# PROVIDED MATERIAL
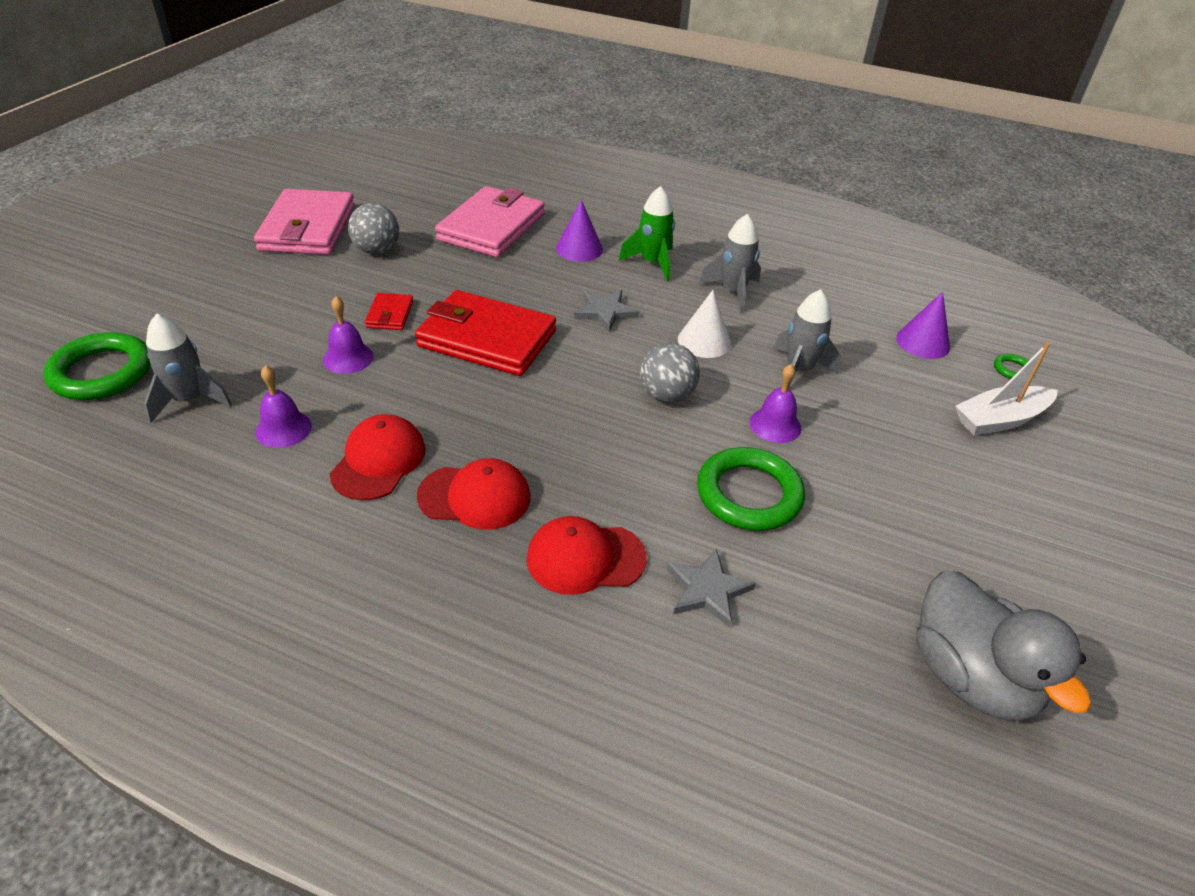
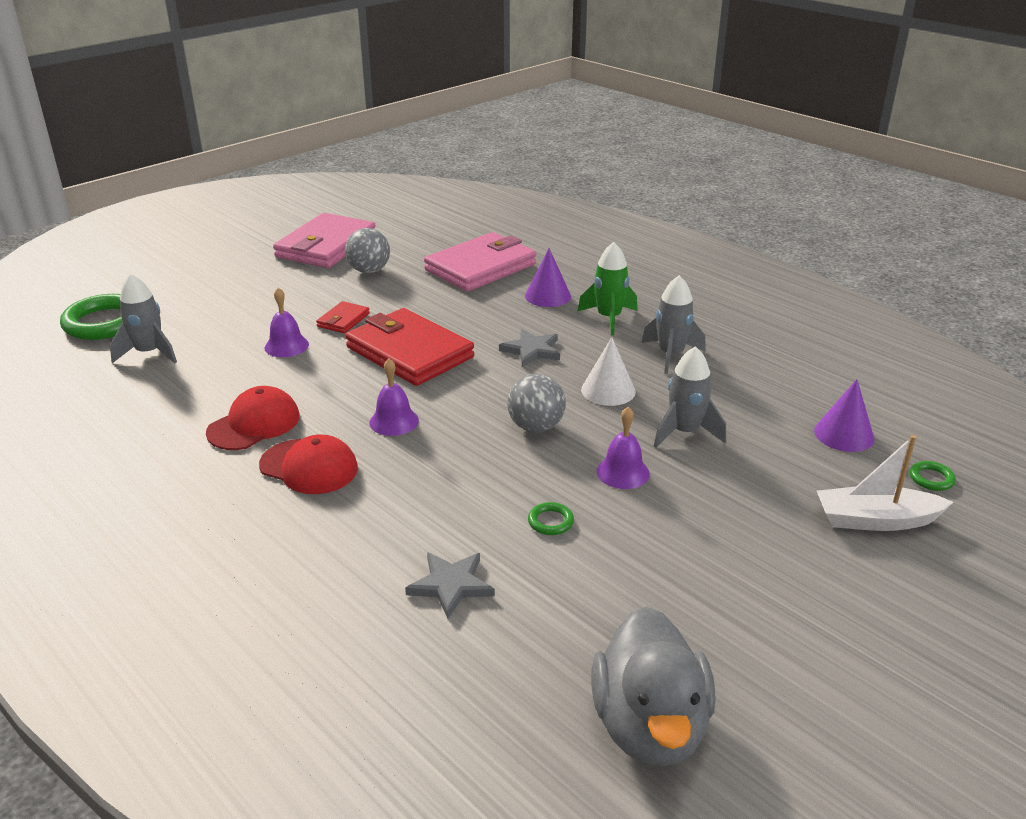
camera: 25 degrees right, 10 degrees down
(283, 429) = (201, 386): purple bell -> purple bell (394, 421)
(585, 558) = (364, 534): red cap -> none
(749, 494) = (550, 521): green ring -> green ring, size x0.43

# TASK ITEM
Without any pictures, return the material above exactly.

# ANSWER TO THIS TASK
camera: 25 degrees right, 10 degrees down
(283, 429) = (201, 386): purple bell -> purple bell (394, 421)
(585, 558) = (364, 534): red cap -> none
(749, 494) = (550, 521): green ring -> green ring, size x0.43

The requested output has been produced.